Stored dataset items
════════════════════
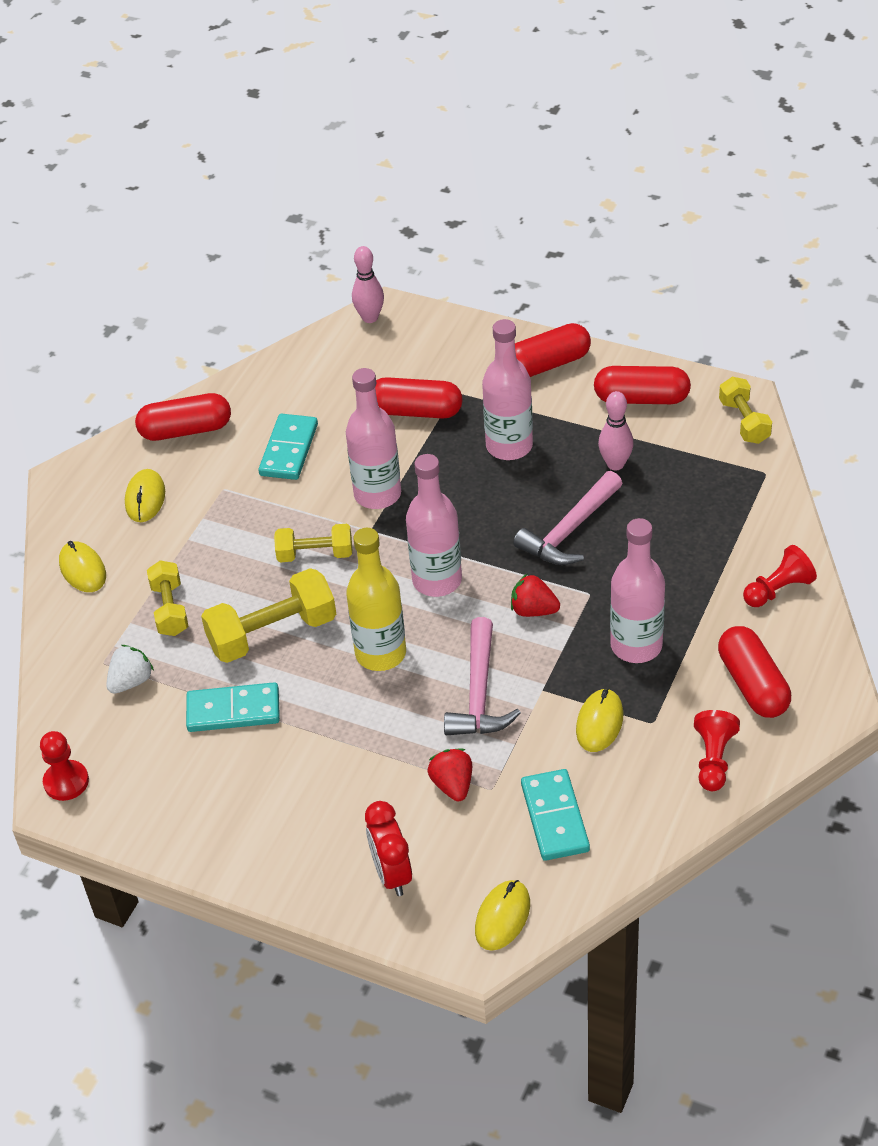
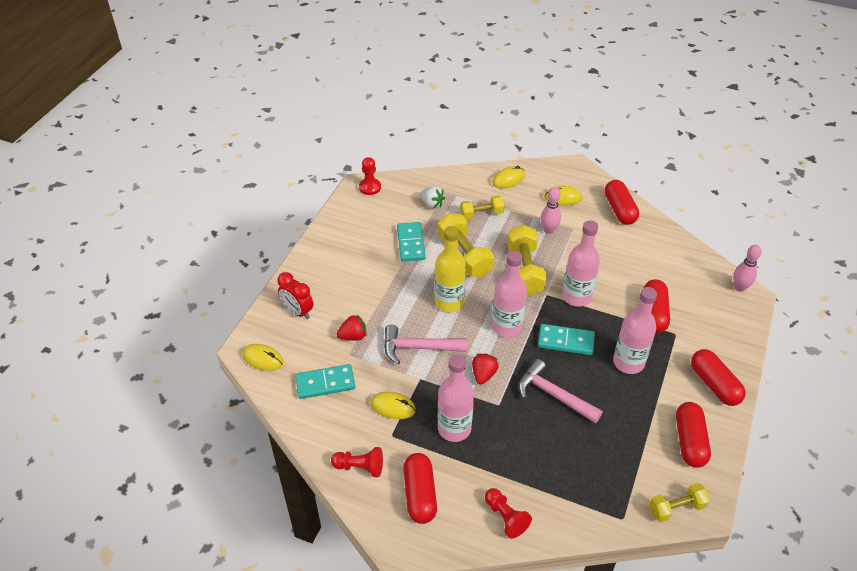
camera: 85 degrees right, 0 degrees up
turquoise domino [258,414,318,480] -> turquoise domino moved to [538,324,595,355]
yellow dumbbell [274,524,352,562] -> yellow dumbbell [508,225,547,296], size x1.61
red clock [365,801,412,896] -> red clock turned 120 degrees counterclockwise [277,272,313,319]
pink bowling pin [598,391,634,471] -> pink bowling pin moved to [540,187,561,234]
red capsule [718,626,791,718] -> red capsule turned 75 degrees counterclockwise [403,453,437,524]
════════════════════
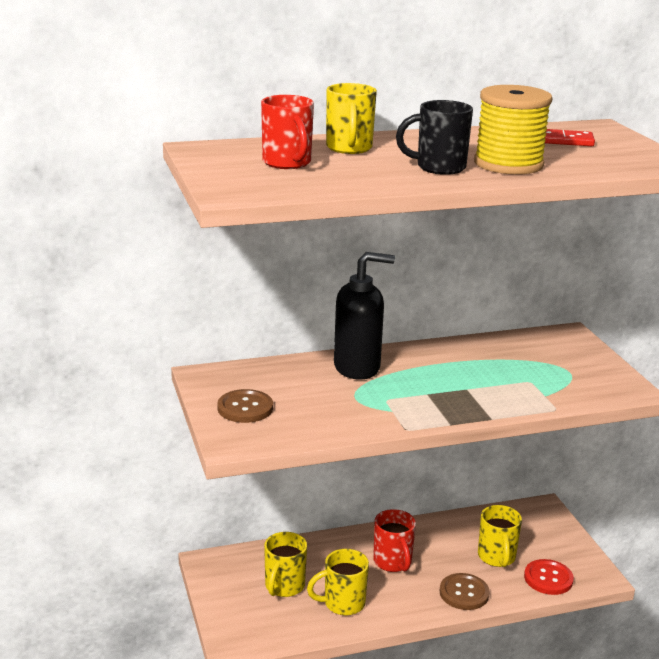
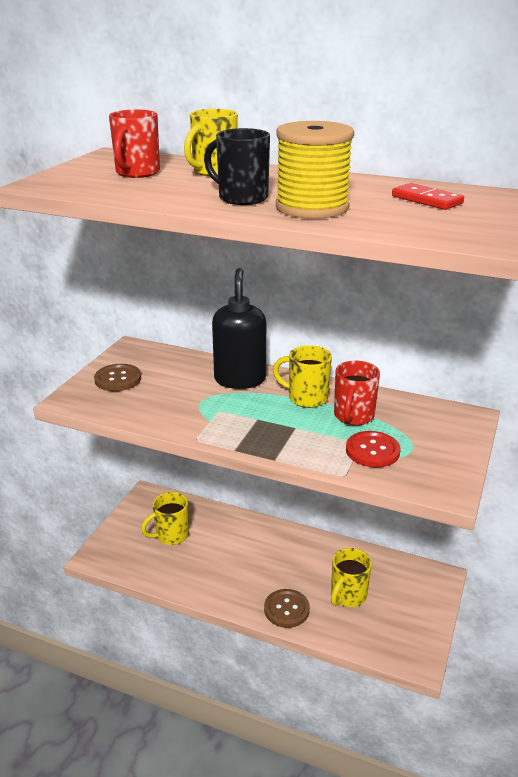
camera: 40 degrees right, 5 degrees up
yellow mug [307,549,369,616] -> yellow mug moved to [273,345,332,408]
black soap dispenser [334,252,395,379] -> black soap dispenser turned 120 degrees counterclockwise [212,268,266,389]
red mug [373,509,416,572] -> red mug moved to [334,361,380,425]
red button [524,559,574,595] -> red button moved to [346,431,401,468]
════════════════════
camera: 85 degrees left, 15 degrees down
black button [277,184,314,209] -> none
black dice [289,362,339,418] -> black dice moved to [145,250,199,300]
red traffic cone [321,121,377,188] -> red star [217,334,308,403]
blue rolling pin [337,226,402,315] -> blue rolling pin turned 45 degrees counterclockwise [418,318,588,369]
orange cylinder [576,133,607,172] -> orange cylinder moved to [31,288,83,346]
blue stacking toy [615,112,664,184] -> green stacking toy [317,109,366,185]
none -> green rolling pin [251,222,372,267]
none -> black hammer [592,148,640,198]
════════════════════
--- PROBLEM TO WORK ON ---
Each line above from the one with "orange cylinder [576,133,607,172]" up to and including the one with "none -> black hammer [592,148,640,198]" must be set down exactly, and no line outside that span may appear.

--- EXERCISE RESPONSE ---
orange cylinder [576,133,607,172] -> orange cylinder moved to [31,288,83,346]
blue stacking toy [615,112,664,184] -> green stacking toy [317,109,366,185]
none -> green rolling pin [251,222,372,267]
none -> black hammer [592,148,640,198]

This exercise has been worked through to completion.